[Data entries]
============
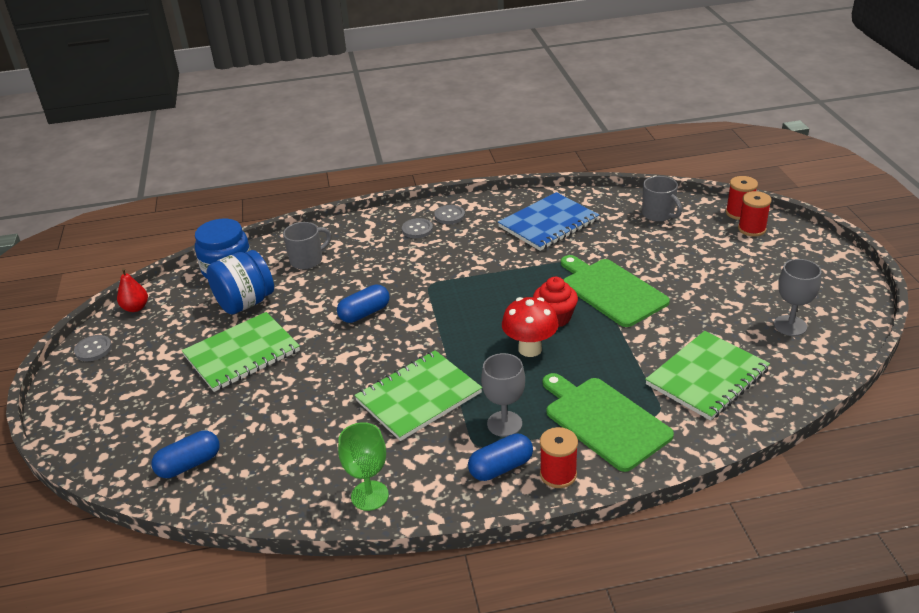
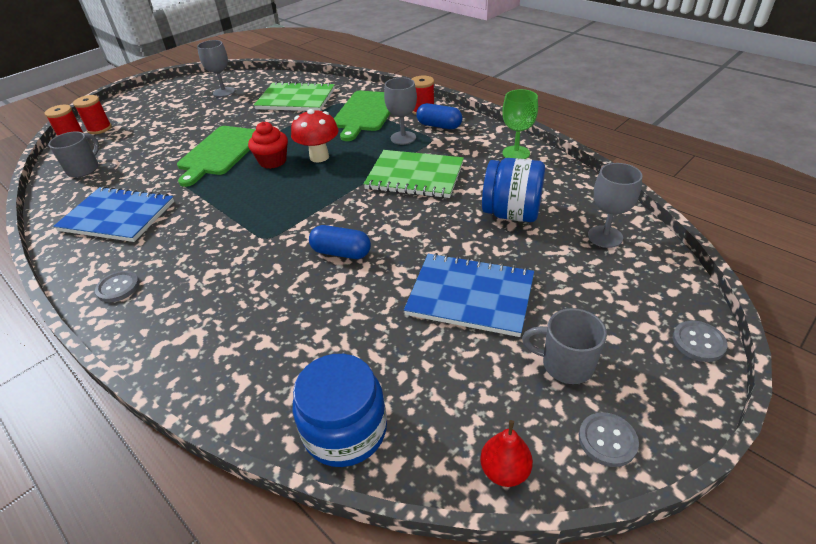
camera: 125 degrees left, 5 degrees up
(189, 464) = (605, 236): blue capsule -> grey goblet
(242, 354) = (470, 296): green notebook -> blue notebook
(245, 303) = (397, 353): blue jar -> blue jar (511, 214)
(307, 260) = (276, 355): grey mug -> grey mug (565, 364)
(417, 229) = (160, 297): grey button -> grey button (698, 342)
============
» About this exercise
From the first line to the last, write out the data exactly, omitting any pictures.

» Exercise output
camera: 125 degrees left, 5 degrees up
(189, 464) = (605, 236): blue capsule -> grey goblet
(242, 354) = (470, 296): green notebook -> blue notebook
(245, 303) = (397, 353): blue jar -> blue jar (511, 214)
(307, 260) = (276, 355): grey mug -> grey mug (565, 364)
(417, 229) = (160, 297): grey button -> grey button (698, 342)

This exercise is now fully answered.